RECORDS FOR THE TASK:
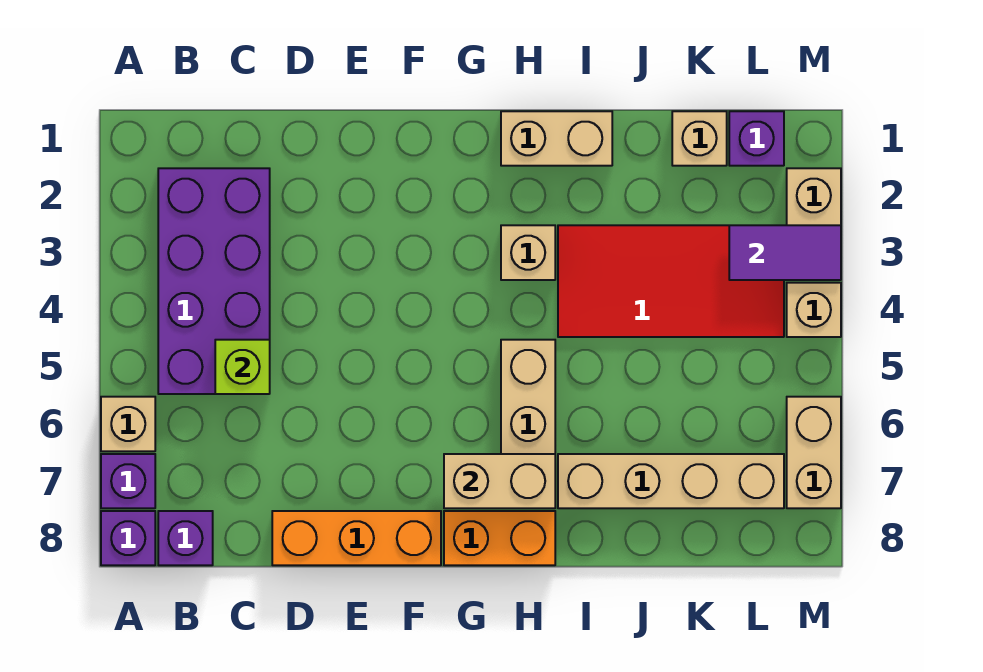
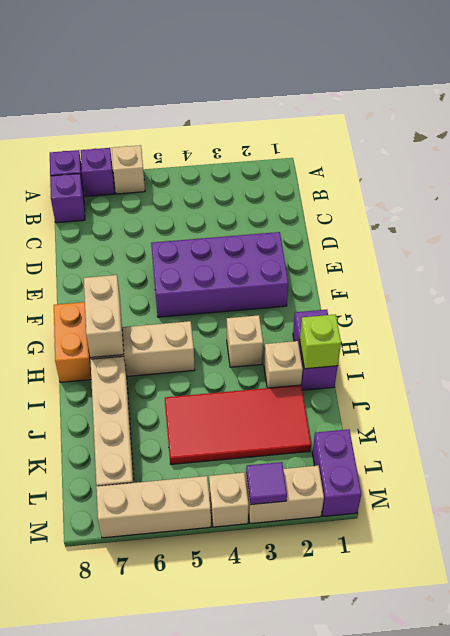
purple brick B2:C5 level 1 -> purple brick E2:F5 level 1
lime brick C5 level 2 -> lime brick I1 level 2
orange brick D8:F8 level 1 -> none
tan brick H1:I1 level 1 -> purple brick H1:I1 level 1
red tile I3:L4 level 1 -> red tile J2:K5 level 1
tan brick K1 level 1 -> tan brick I2 level 1
purple brick L1 level 1 -> purple brick L1:M1 level 1
purple tile L3:M3 level 2 -> purple tile M3 level 2
tan brick M6:M7 level 1 -> tan brick M5:M7 level 1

TASK ITEM: The word "purple" appears in some lines above. Return every one of those lines.

RESULT BELOW:
purple brick B2:C5 level 1 -> purple brick E2:F5 level 1
tan brick H1:I1 level 1 -> purple brick H1:I1 level 1
purple brick L1 level 1 -> purple brick L1:M1 level 1
purple tile L3:M3 level 2 -> purple tile M3 level 2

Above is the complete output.